Object transformation records:

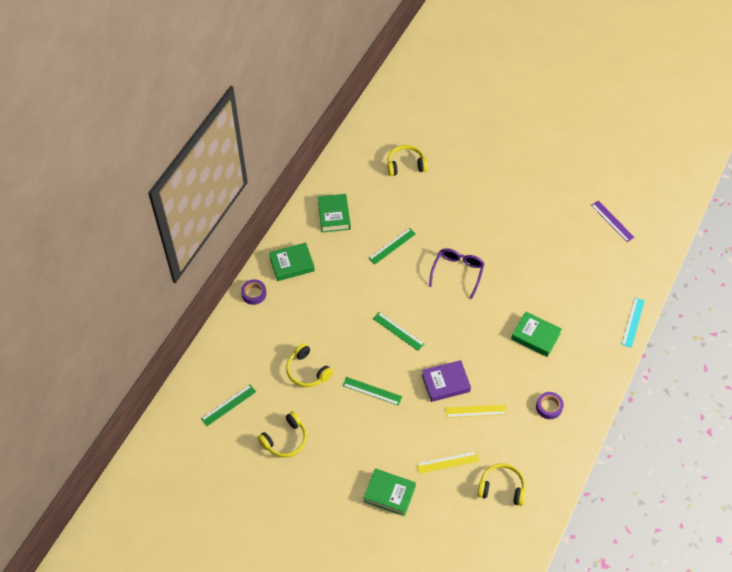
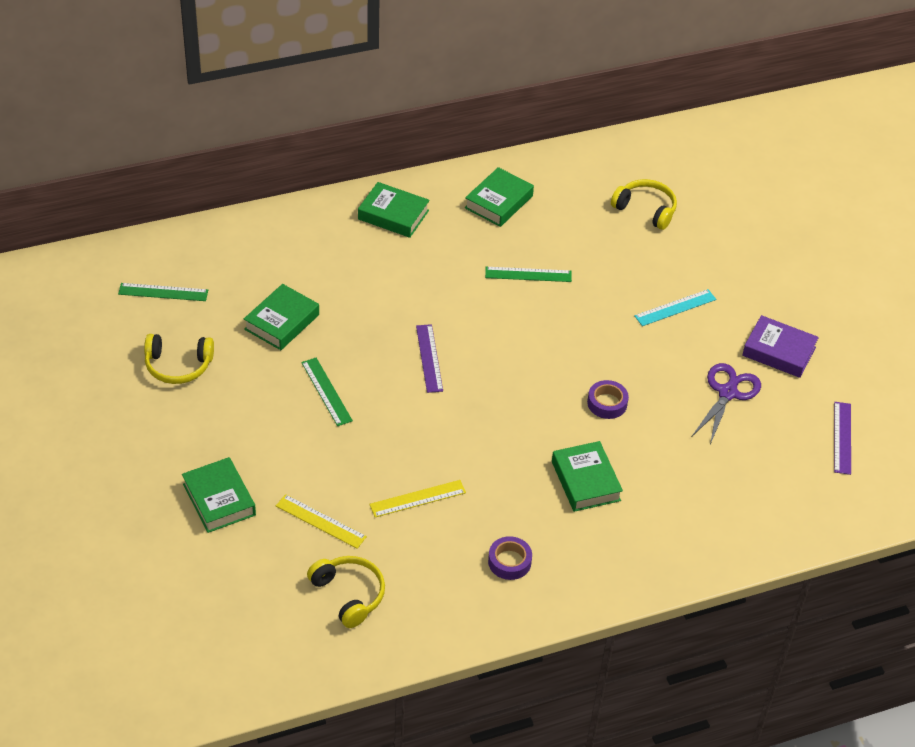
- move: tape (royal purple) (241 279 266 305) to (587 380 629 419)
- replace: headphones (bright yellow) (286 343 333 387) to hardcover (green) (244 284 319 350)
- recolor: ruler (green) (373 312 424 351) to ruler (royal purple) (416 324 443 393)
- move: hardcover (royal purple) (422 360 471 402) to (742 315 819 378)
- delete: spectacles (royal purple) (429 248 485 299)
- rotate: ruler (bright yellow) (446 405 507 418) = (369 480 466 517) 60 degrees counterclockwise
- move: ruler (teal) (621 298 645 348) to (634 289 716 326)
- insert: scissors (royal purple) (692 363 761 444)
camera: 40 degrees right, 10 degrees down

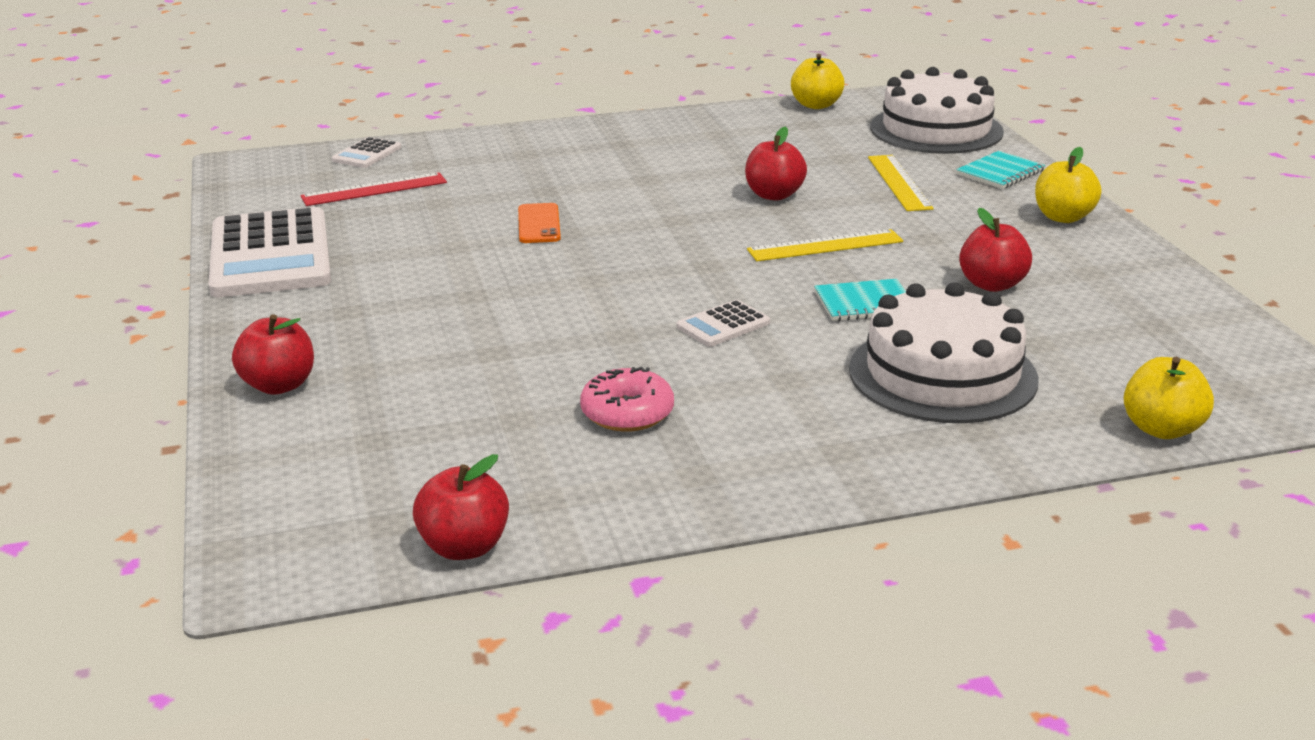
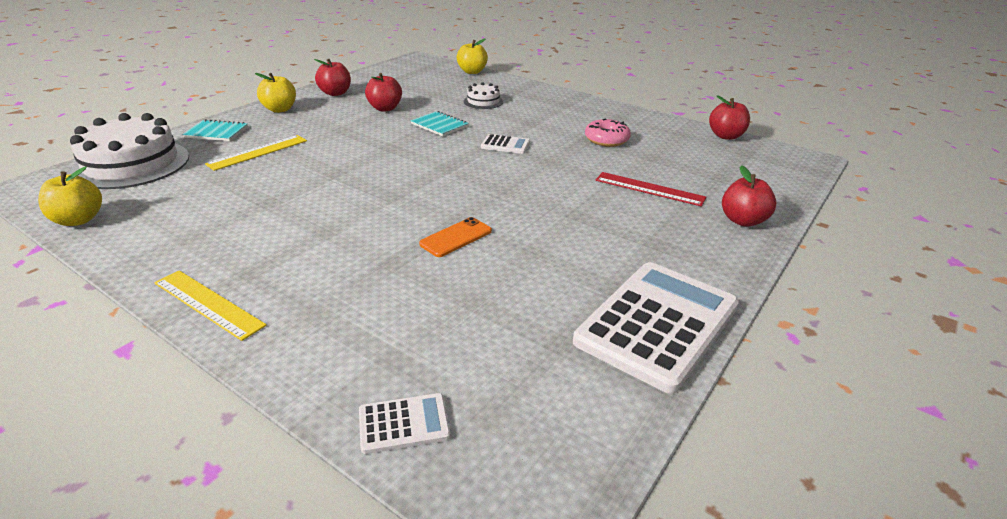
- move: ruler (red) (300 172 447 206) to (596 172 706 206)
- move: toy apple (red) (745 127 807 200) to (314 59 351 96)
- move: ruler (bright yellow) (747 229 903 261) to (155 270 267 341)
- resize: layer cake (pure white) (849 282 1039 423) = (464 82 503 109) x0.48
camera: 130 degrees left, 5 degrees up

Task requirements —
Skip the pictures, then retype every line above exactly.

Response box —
- move: tape (royal purple) (241 279 266 305) to (587 380 629 419)
- replace: headphones (bright yellow) (286 343 333 387) to hardcover (green) (244 284 319 350)
- recolor: ruler (green) (373 312 424 351) to ruler (royal purple) (416 324 443 393)
- move: hardcover (royal purple) (422 360 471 402) to (742 315 819 378)
- delete: spectacles (royal purple) (429 248 485 299)
- rotate: ruler (bright yellow) (446 405 507 418) = (369 480 466 517) 60 degrees counterclockwise
- move: ruler (teal) (621 298 645 348) to (634 289 716 326)
- insert: scissors (royal purple) (692 363 761 444)
camera: 40 degrees right, 10 degrees down

- move: ruler (red) (300 172 447 206) to (596 172 706 206)
- move: toy apple (red) (745 127 807 200) to (314 59 351 96)
- move: ruler (bright yellow) (747 229 903 261) to (155 270 267 341)
- resize: layer cake (pure white) (849 282 1039 423) = (464 82 503 109) x0.48
camera: 130 degrees left, 5 degrees up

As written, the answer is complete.